* _About this exercise_: The pictures get dropped, while every remaining part of the listing is copied exactly.

# # # # # # #

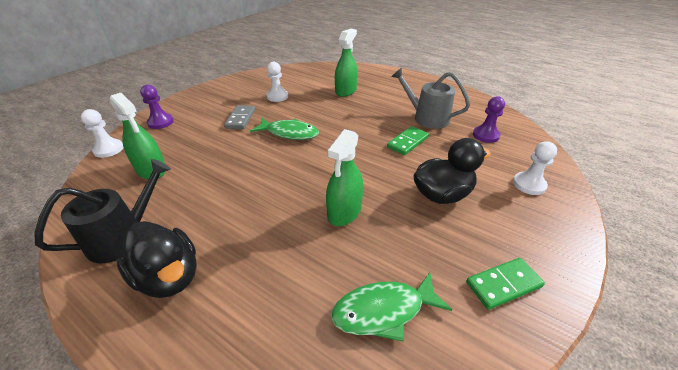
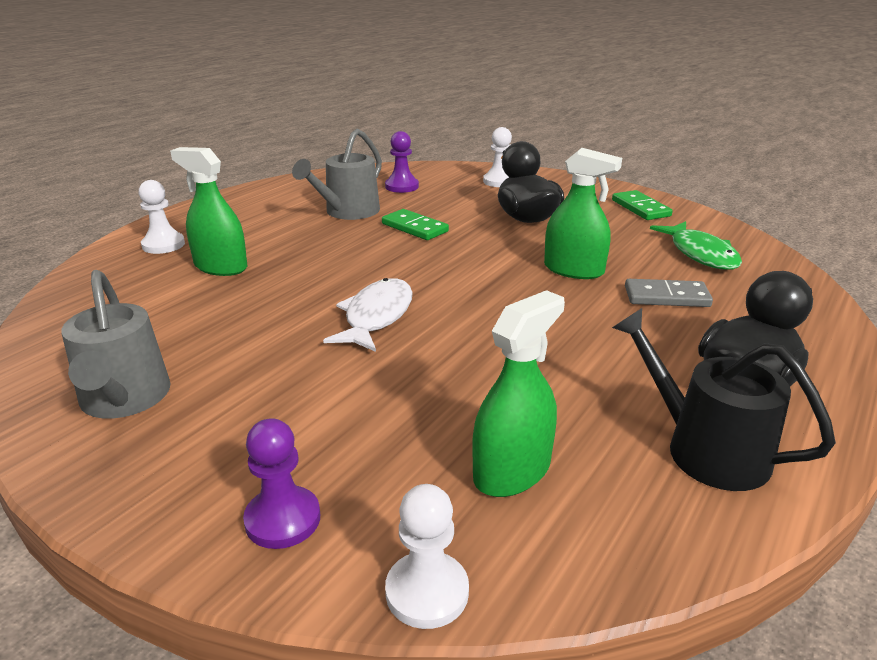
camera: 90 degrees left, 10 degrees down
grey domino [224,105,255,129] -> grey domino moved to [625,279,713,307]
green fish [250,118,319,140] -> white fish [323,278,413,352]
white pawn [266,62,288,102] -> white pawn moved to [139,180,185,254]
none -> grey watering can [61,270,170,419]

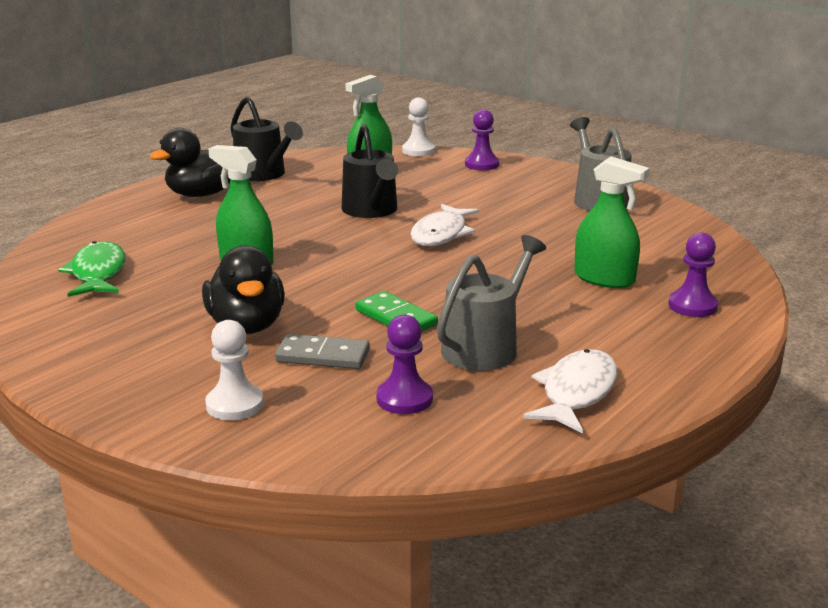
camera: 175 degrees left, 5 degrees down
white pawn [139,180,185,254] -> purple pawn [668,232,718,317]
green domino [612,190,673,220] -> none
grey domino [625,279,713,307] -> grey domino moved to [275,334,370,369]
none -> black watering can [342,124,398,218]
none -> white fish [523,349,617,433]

# # # # # # #

* _Exercise solution_:
camera: 90 degrees left, 10 degrees down
grey domino [224,105,255,129] -> grey domino moved to [625,279,713,307]
green fish [250,118,319,140] -> white fish [323,278,413,352]
white pawn [266,62,288,102] -> white pawn moved to [139,180,185,254]
none -> grey watering can [61,270,170,419]

camera: 175 degrees left, 5 degrees down
white pawn [139,180,185,254] -> purple pawn [668,232,718,317]
green domino [612,190,673,220] -> none
grey domino [625,279,713,307] -> grey domino moved to [275,334,370,369]
none -> black watering can [342,124,398,218]
none -> white fish [523,349,617,433]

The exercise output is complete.